Required work: Nothing outside the range is to be copied. From the entries below, reproduce exactly the lines starting at the one with "TR1: NMOS IRF540" and ending at the one with "P3 pin 1: GND -> +24V", without pictures.

Dataset records:
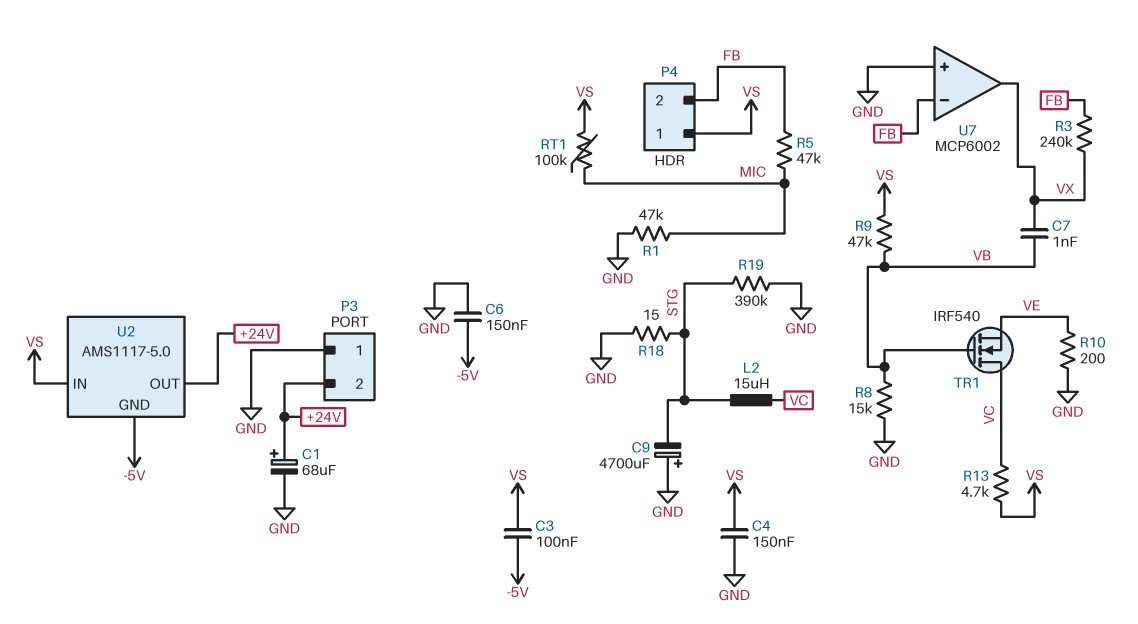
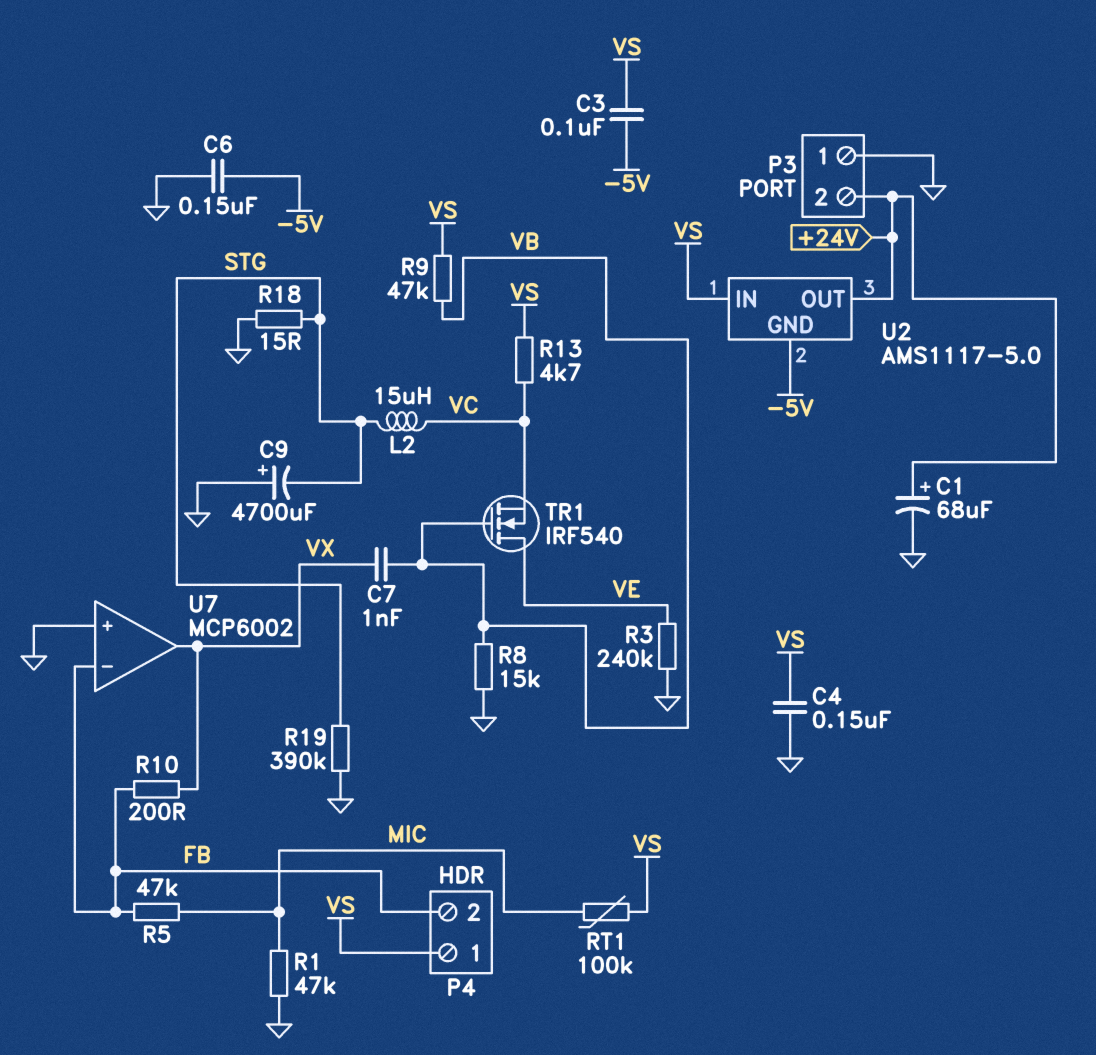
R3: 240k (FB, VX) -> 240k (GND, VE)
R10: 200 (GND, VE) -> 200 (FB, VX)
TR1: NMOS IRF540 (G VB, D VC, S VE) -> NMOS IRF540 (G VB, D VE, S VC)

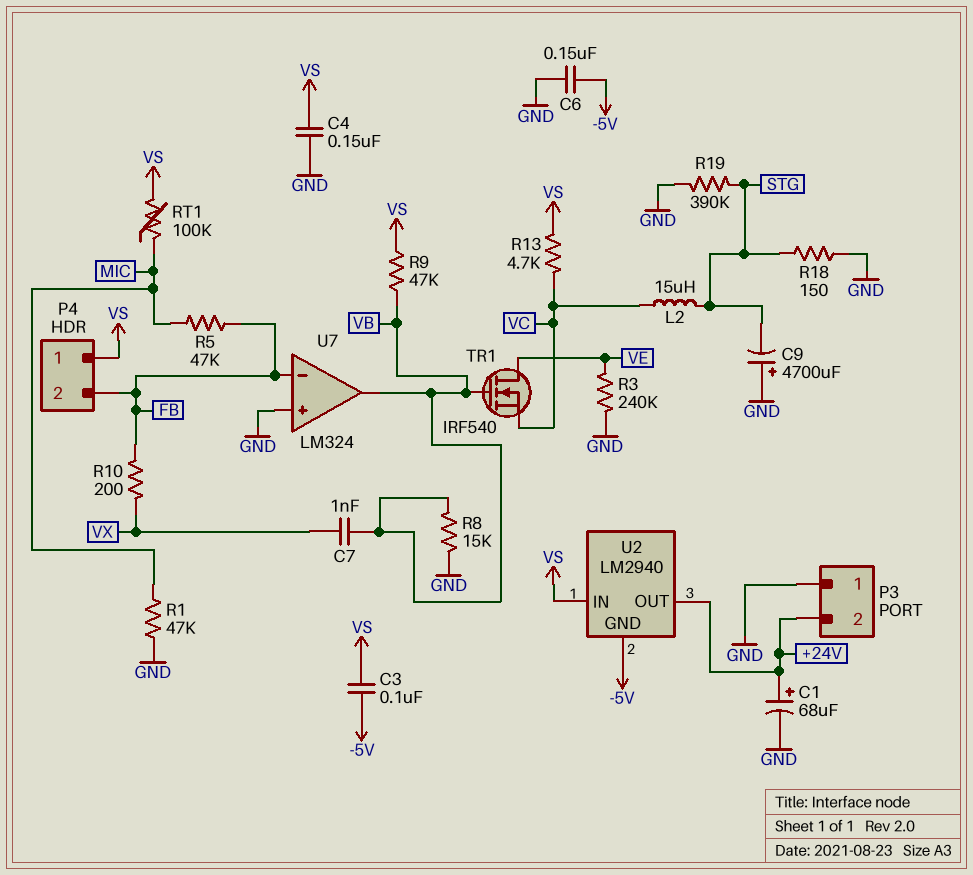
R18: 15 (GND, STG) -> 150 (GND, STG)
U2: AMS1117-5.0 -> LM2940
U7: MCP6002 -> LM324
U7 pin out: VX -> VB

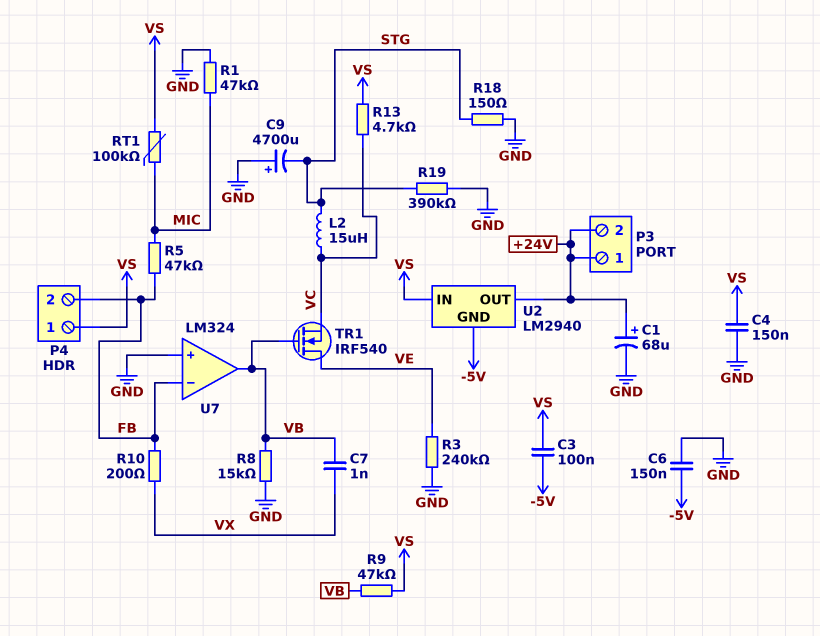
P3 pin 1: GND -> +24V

---

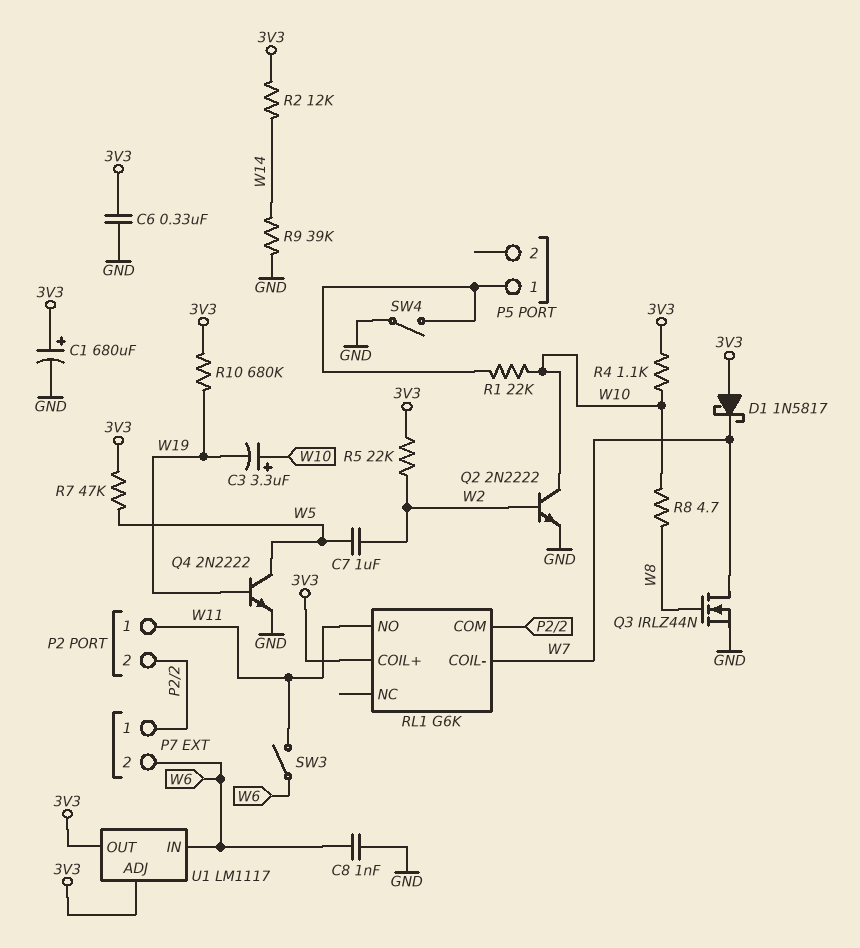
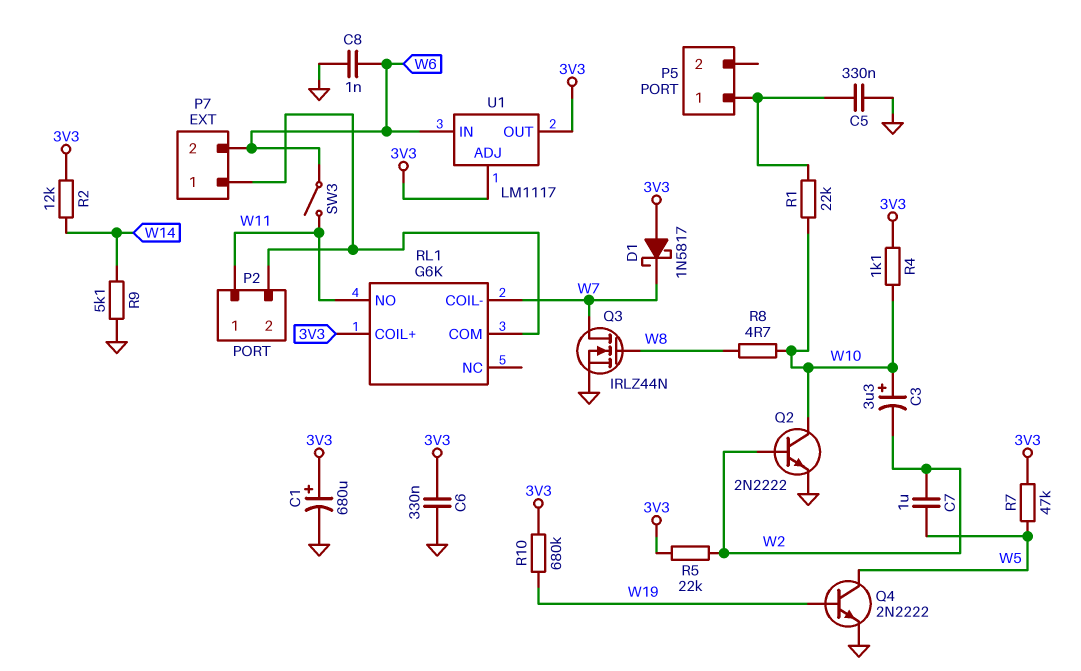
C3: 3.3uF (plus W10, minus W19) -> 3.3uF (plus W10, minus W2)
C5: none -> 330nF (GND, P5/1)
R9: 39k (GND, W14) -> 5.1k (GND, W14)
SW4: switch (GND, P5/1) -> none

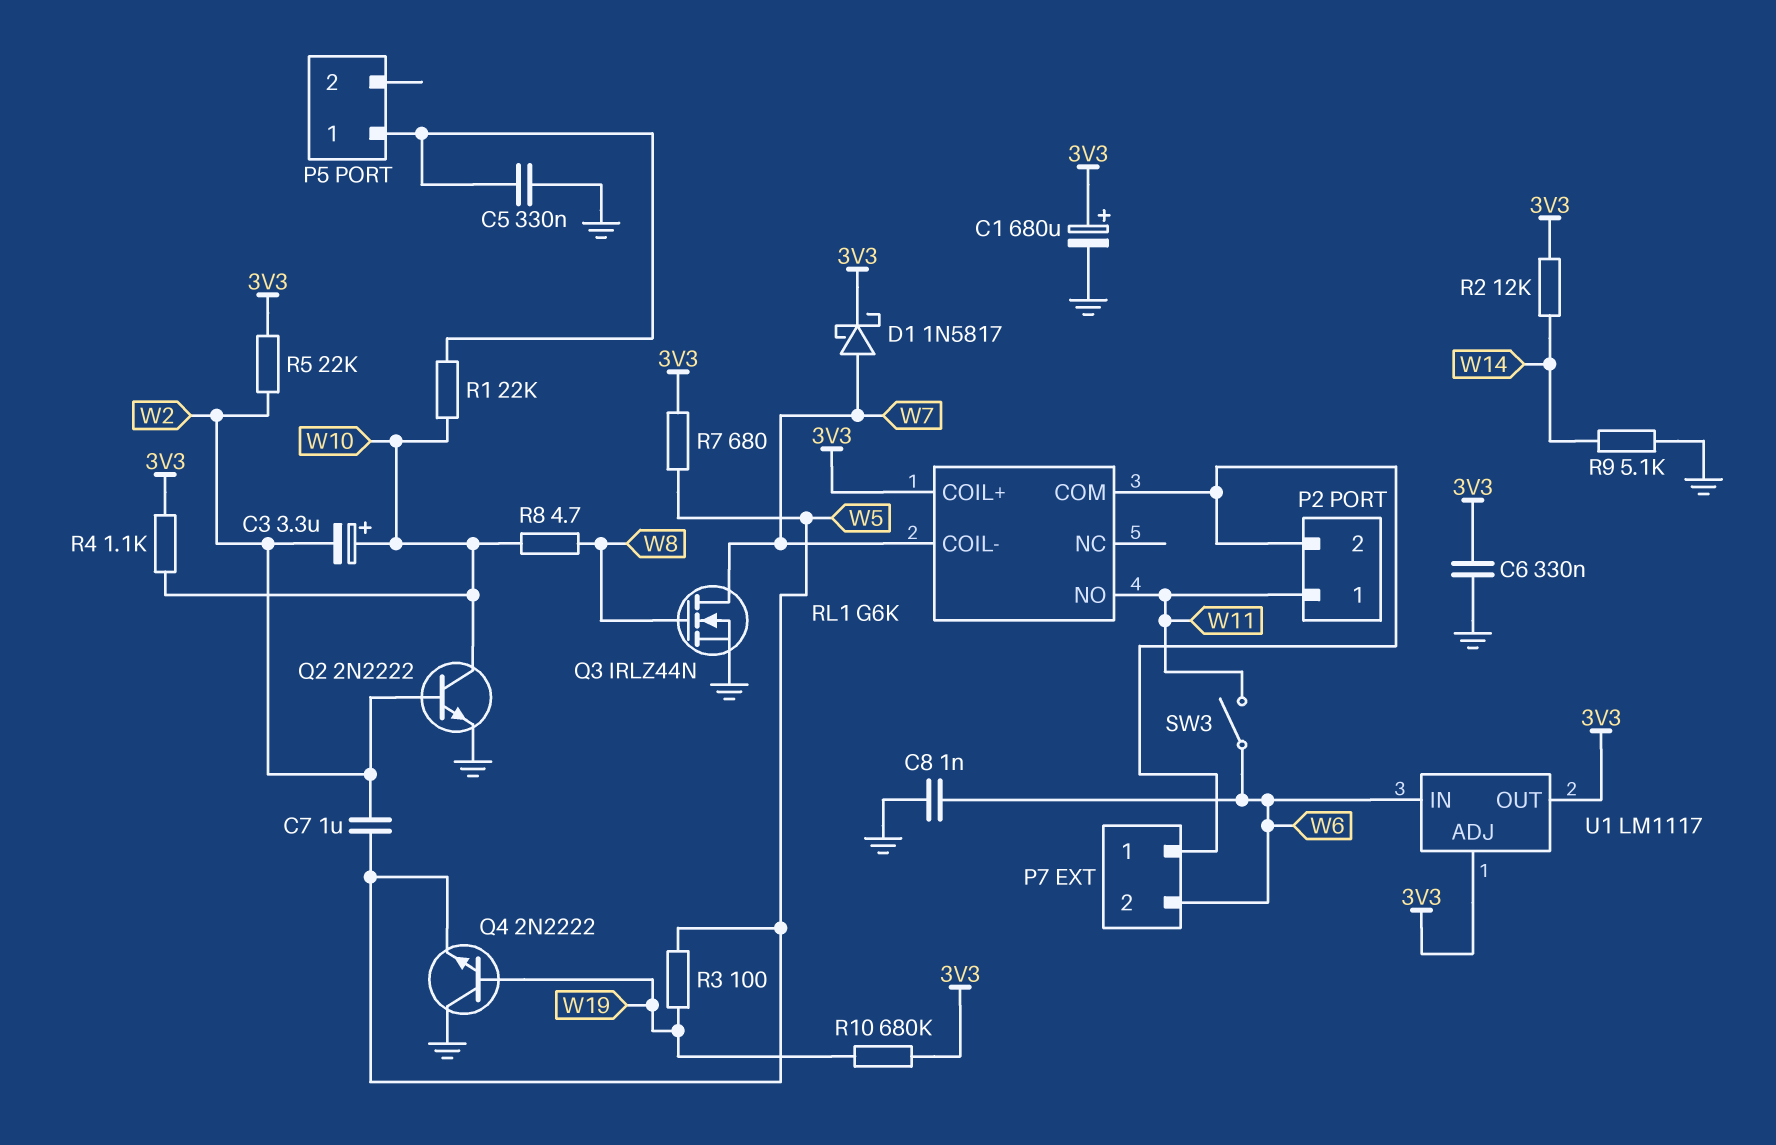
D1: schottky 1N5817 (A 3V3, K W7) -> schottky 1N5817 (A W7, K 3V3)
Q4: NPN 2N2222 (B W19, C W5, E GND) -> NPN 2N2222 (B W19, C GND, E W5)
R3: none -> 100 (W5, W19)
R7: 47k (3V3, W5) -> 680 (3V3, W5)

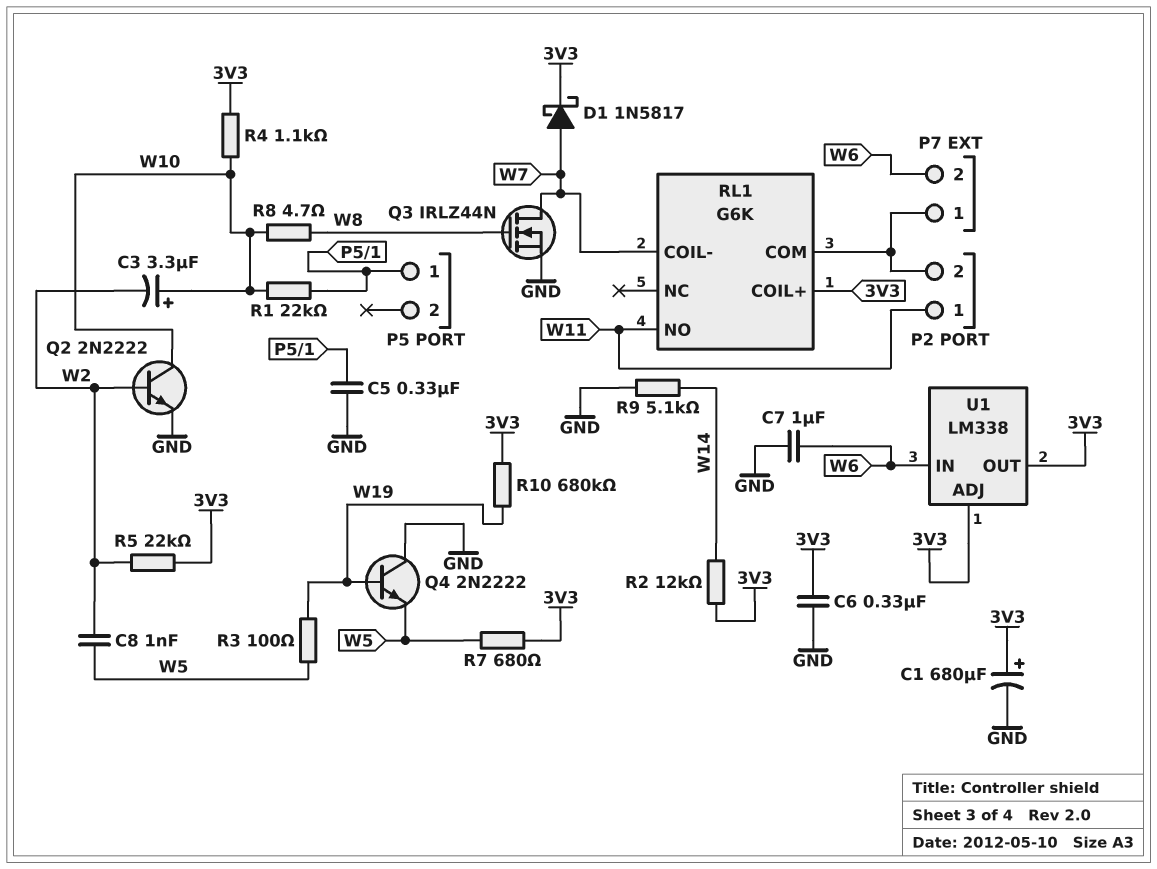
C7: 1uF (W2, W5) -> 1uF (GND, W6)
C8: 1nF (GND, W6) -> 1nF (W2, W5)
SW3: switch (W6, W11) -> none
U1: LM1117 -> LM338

Answer for the task:
TR1: NMOS IRF540 (G VB, D VC, S VE) -> NMOS IRF540 (G VB, D VE, S VC)

R18: 15 (GND, STG) -> 150 (GND, STG)
U2: AMS1117-5.0 -> LM2940
U7: MCP6002 -> LM324
U7 pin out: VX -> VB

P3 pin 1: GND -> +24V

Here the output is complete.